### INSTRUCTIONS FOR THE TASK
Exact retyping of the data: please keep every word and drop each picture.

═══ SUPPLIED ENTRIES

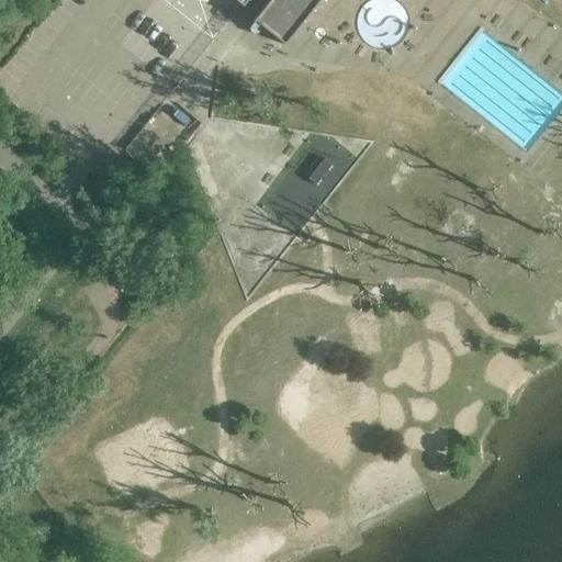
[(236,0),(243,6),(246,0),(268,0),(253,20),(254,21),(255,20),(283,43),(282,44),(283,44),(318,0),(236,0)]
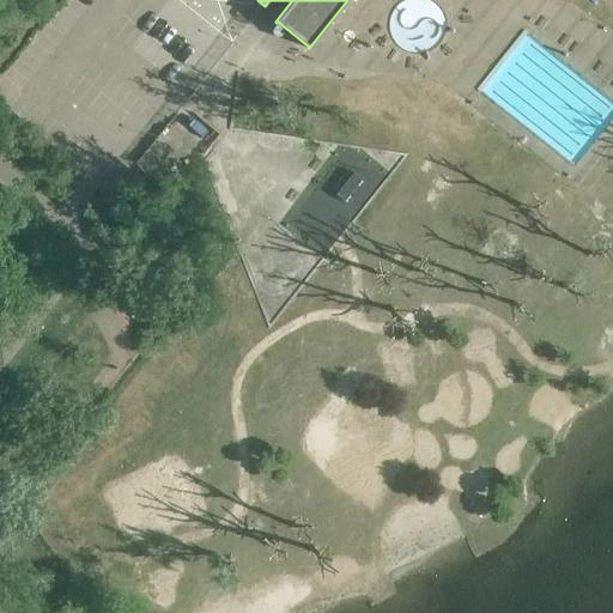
[(443,0),(396,0),(398,47),(444,46),(443,0)]
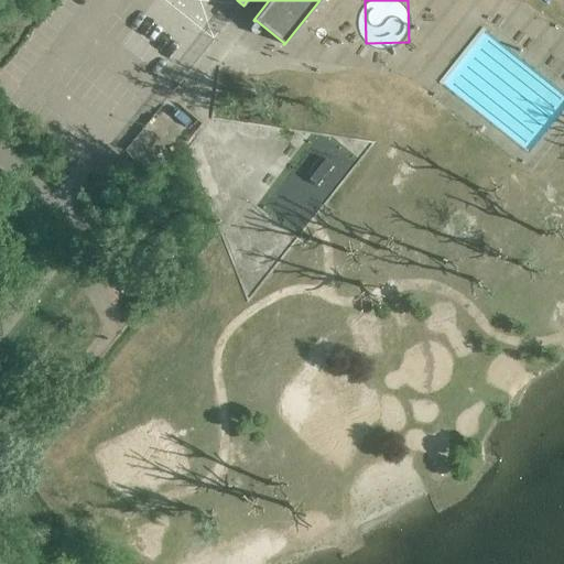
[(316,31),(316,32),(316,34),(316,35),(316,36),(317,38),(318,38),(320,39),(322,39),(323,39),(324,38),(325,36),(325,35),(326,34),(326,33),(326,32),(325,31),(325,30),(324,30),(323,29),(322,29),(321,29),(320,29),(318,29),(317,30),(316,31)]
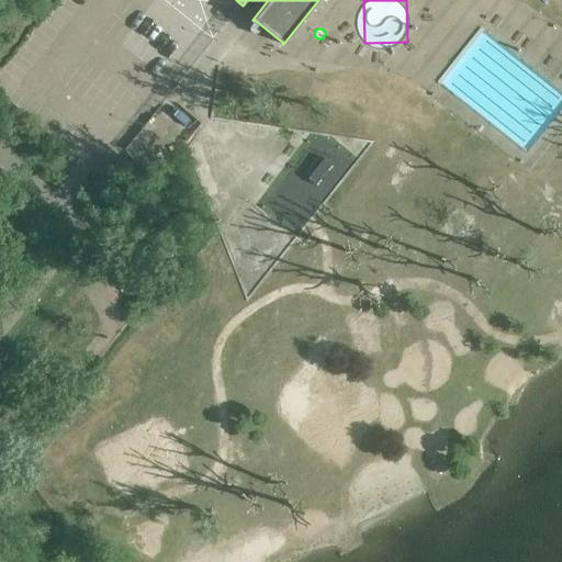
[(310,419),(339,446),(366,416),(340,393),(336,398),(332,394),(310,419)]
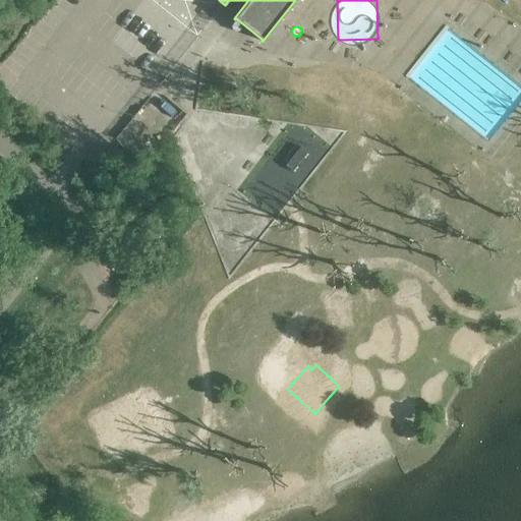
[(353,372),(362,395),(378,388),(367,365),(353,372)]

══════

### ANSWER BOX
[(236,0),(243,6),(246,0),(268,0),(253,20),(254,21),(255,20),(283,43),(282,44),(283,44),(318,0),(236,0)]
[(443,0),(396,0),(398,47),(444,46),(443,0)]
[(316,31),(316,32),(316,34),(316,35),(316,36),(317,38),(318,38),(320,39),(322,39),(323,39),(324,38),(325,36),(325,35),(326,34),(326,33),(326,32),(325,31),(325,30),(324,30),(323,29),(322,29),(321,29),(320,29),(318,29),(317,30),(316,31)]
[(310,419),(339,446),(366,416),(340,393),(336,398),(332,394),(310,419)]
[(353,372),(362,395),(378,388),(367,365),(353,372)]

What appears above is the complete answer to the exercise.